ASSIGNED TASK: Could you print out every entry, character for character?

DATA TO EXAMINE:
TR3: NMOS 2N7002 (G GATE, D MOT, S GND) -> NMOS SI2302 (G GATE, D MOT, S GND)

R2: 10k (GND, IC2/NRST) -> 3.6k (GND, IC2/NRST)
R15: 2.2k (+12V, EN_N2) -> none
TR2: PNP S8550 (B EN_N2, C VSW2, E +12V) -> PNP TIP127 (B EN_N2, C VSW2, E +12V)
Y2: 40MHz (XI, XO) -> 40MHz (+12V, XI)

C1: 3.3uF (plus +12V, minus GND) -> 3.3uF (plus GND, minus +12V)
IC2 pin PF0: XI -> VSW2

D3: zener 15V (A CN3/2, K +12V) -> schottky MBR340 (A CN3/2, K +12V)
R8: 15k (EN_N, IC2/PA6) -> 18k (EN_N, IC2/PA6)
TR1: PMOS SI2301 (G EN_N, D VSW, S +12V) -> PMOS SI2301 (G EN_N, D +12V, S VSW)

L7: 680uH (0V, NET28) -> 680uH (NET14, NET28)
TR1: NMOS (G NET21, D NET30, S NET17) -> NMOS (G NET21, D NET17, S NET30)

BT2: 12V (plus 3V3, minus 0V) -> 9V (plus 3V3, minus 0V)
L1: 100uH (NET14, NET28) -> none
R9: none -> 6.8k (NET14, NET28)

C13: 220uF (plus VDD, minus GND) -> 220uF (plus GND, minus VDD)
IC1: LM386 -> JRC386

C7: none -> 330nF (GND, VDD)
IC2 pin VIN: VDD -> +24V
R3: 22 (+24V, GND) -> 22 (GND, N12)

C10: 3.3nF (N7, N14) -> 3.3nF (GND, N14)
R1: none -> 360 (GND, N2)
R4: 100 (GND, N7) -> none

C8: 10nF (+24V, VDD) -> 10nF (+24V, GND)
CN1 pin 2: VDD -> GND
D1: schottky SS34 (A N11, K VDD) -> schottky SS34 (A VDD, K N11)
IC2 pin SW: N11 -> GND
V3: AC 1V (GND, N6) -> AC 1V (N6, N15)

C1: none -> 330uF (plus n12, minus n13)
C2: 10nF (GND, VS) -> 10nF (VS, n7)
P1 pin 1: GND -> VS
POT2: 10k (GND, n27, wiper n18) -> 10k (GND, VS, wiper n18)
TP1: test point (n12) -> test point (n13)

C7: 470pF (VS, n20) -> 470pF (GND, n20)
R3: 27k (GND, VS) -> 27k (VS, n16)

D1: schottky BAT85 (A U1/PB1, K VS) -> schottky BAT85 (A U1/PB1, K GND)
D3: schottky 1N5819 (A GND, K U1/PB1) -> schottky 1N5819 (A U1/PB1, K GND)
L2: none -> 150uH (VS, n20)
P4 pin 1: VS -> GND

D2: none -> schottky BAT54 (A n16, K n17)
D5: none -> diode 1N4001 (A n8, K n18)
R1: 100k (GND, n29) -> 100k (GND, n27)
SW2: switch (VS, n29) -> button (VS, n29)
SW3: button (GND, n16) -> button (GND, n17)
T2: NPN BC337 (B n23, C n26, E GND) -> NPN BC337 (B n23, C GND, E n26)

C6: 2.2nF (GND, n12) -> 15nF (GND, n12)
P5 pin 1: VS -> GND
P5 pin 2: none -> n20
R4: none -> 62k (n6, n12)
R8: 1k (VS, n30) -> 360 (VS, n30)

SOLUTION:
TR3: NMOS 2N7002 (G GATE, D MOT, S GND) -> NMOS SI2302 (G GATE, D MOT, S GND)

R2: 10k (GND, IC2/NRST) -> 3.6k (GND, IC2/NRST)
R15: 2.2k (+12V, EN_N2) -> none
TR2: PNP S8550 (B EN_N2, C VSW2, E +12V) -> PNP TIP127 (B EN_N2, C VSW2, E +12V)
Y2: 40MHz (XI, XO) -> 40MHz (+12V, XI)

C1: 3.3uF (plus +12V, minus GND) -> 3.3uF (plus GND, minus +12V)
IC2 pin PF0: XI -> VSW2

D3: zener 15V (A CN3/2, K +12V) -> schottky MBR340 (A CN3/2, K +12V)
R8: 15k (EN_N, IC2/PA6) -> 18k (EN_N, IC2/PA6)
TR1: PMOS SI2301 (G EN_N, D VSW, S +12V) -> PMOS SI2301 (G EN_N, D +12V, S VSW)

L7: 680uH (0V, NET28) -> 680uH (NET14, NET28)
TR1: NMOS (G NET21, D NET30, S NET17) -> NMOS (G NET21, D NET17, S NET30)

BT2: 12V (plus 3V3, minus 0V) -> 9V (plus 3V3, minus 0V)
L1: 100uH (NET14, NET28) -> none
R9: none -> 6.8k (NET14, NET28)

C13: 220uF (plus VDD, minus GND) -> 220uF (plus GND, minus VDD)
IC1: LM386 -> JRC386

C7: none -> 330nF (GND, VDD)
IC2 pin VIN: VDD -> +24V
R3: 22 (+24V, GND) -> 22 (GND, N12)

C10: 3.3nF (N7, N14) -> 3.3nF (GND, N14)
R1: none -> 360 (GND, N2)
R4: 100 (GND, N7) -> none

C8: 10nF (+24V, VDD) -> 10nF (+24V, GND)
CN1 pin 2: VDD -> GND
D1: schottky SS34 (A N11, K VDD) -> schottky SS34 (A VDD, K N11)
IC2 pin SW: N11 -> GND
V3: AC 1V (GND, N6) -> AC 1V (N6, N15)

C1: none -> 330uF (plus n12, minus n13)
C2: 10nF (GND, VS) -> 10nF (VS, n7)
P1 pin 1: GND -> VS
POT2: 10k (GND, n27, wiper n18) -> 10k (GND, VS, wiper n18)
TP1: test point (n12) -> test point (n13)

C7: 470pF (VS, n20) -> 470pF (GND, n20)
R3: 27k (GND, VS) -> 27k (VS, n16)

D1: schottky BAT85 (A U1/PB1, K VS) -> schottky BAT85 (A U1/PB1, K GND)
D3: schottky 1N5819 (A GND, K U1/PB1) -> schottky 1N5819 (A U1/PB1, K GND)
L2: none -> 150uH (VS, n20)
P4 pin 1: VS -> GND

D2: none -> schottky BAT54 (A n16, K n17)
D5: none -> diode 1N4001 (A n8, K n18)
R1: 100k (GND, n29) -> 100k (GND, n27)
SW2: switch (VS, n29) -> button (VS, n29)
SW3: button (GND, n16) -> button (GND, n17)
T2: NPN BC337 (B n23, C n26, E GND) -> NPN BC337 (B n23, C GND, E n26)

C6: 2.2nF (GND, n12) -> 15nF (GND, n12)
P5 pin 1: VS -> GND
P5 pin 2: none -> n20
R4: none -> 62k (n6, n12)
R8: 1k (VS, n30) -> 360 (VS, n30)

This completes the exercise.